TASK DESCRIPTION
In the data below, locate the line containing "C1: 4.7nF (GND, U2/MCLR)" and the line containing "R12: 1k (IND, U2/GP1) -> 390 (IND, U2/GP1)", then retype both and everything between them exactly. Pictures are not part of the copy.

----

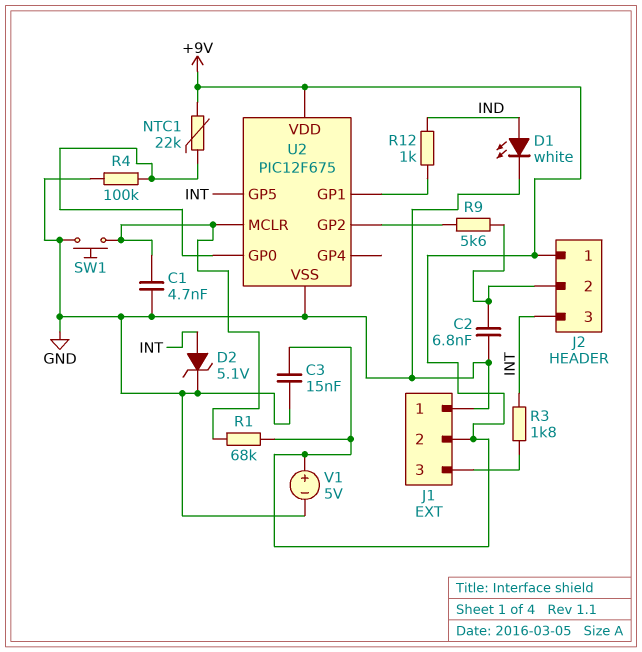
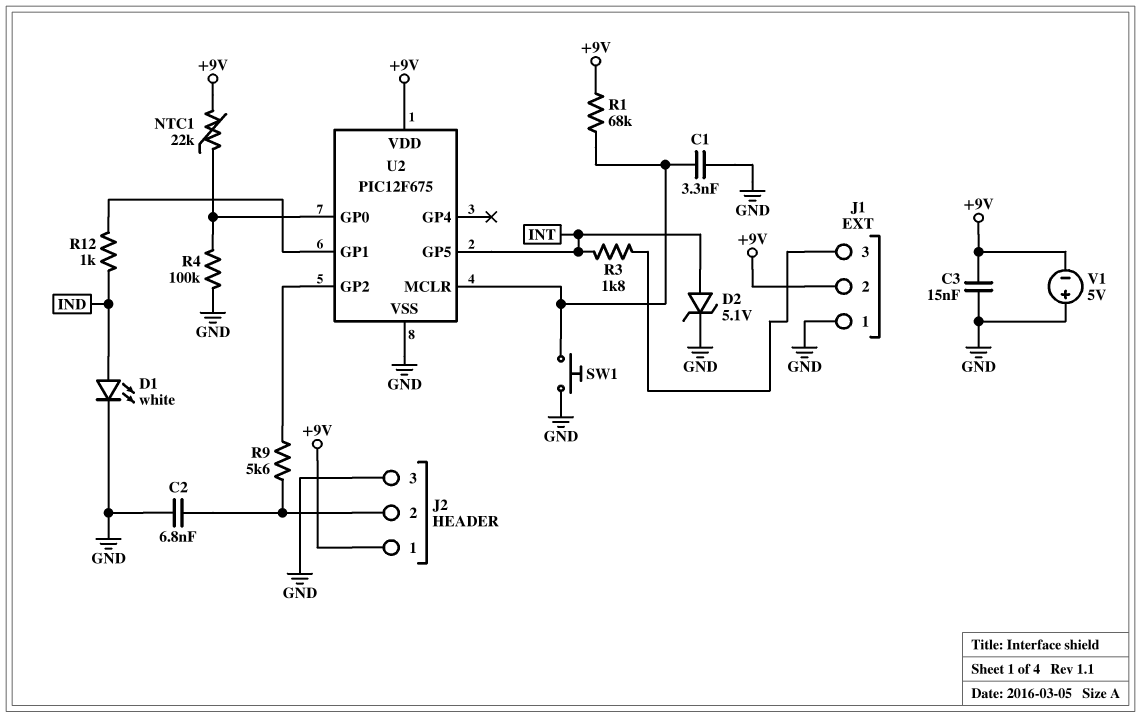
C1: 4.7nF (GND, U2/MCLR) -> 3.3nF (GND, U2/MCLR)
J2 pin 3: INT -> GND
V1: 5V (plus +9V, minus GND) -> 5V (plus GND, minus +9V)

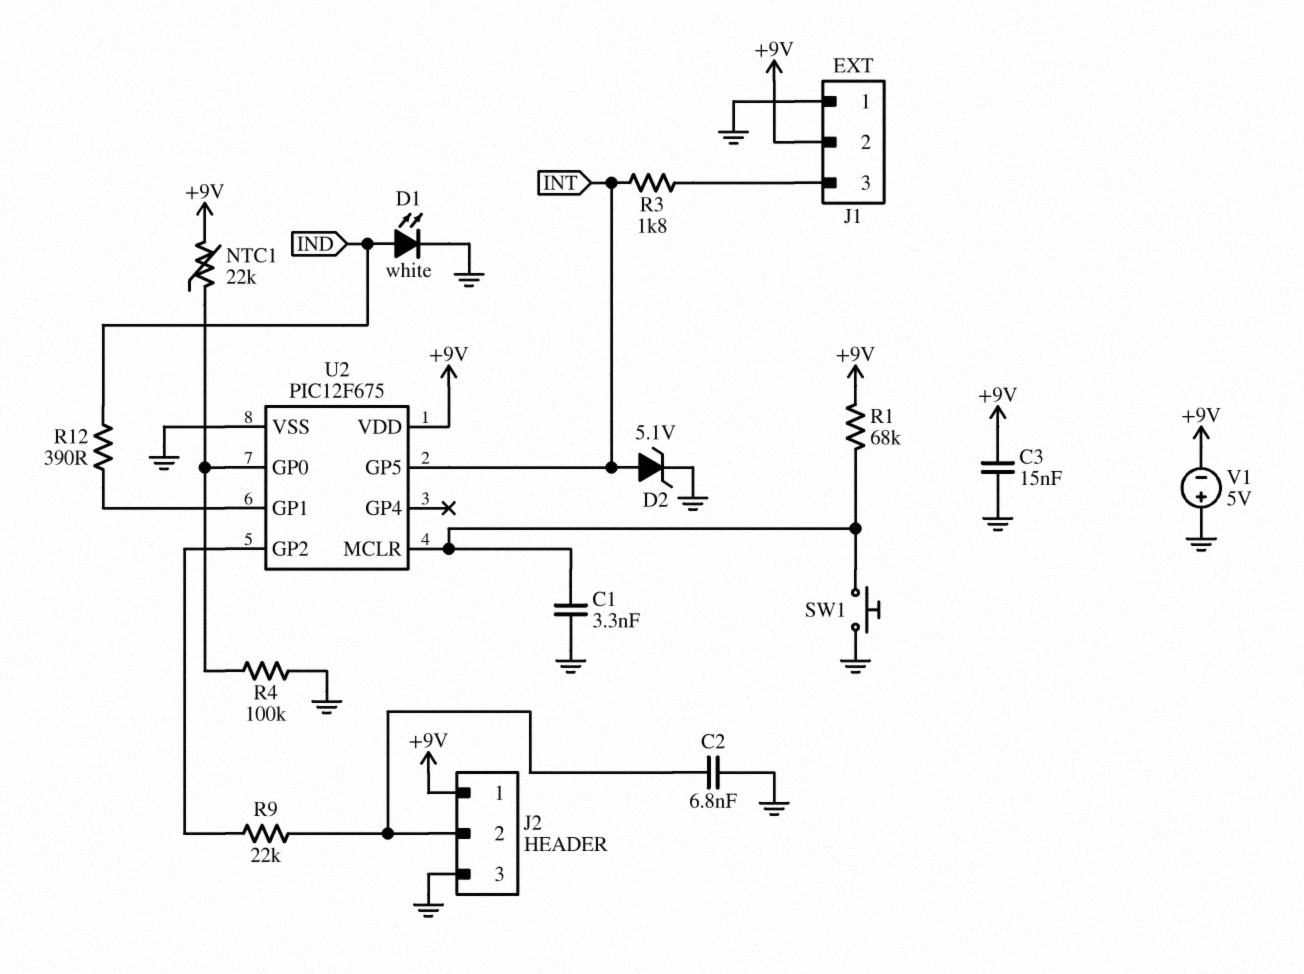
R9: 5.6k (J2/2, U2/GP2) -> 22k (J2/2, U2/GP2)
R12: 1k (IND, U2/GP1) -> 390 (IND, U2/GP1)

----

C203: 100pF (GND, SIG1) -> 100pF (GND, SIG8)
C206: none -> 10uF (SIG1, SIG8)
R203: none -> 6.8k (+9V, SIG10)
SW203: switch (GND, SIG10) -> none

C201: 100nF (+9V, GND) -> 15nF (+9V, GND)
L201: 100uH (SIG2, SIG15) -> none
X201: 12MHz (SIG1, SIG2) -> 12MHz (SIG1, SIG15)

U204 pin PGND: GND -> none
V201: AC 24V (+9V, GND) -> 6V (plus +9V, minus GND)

----

SOLUTION FOR THIS PROBLEM
C1: 4.7nF (GND, U2/MCLR) -> 3.3nF (GND, U2/MCLR)
J2 pin 3: INT -> GND
V1: 5V (plus +9V, minus GND) -> 5V (plus GND, minus +9V)

R9: 5.6k (J2/2, U2/GP2) -> 22k (J2/2, U2/GP2)
R12: 1k (IND, U2/GP1) -> 390 (IND, U2/GP1)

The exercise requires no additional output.